### Listed records
********************

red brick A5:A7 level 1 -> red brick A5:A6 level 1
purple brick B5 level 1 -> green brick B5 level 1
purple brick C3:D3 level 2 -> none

********************

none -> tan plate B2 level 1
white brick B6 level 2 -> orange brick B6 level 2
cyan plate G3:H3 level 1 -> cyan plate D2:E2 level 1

********************

Look through the listing, and copy each line that contains the word "purple".

### Solution below
purple brick B5 level 1 -> green brick B5 level 1
purple brick C3:D3 level 2 -> none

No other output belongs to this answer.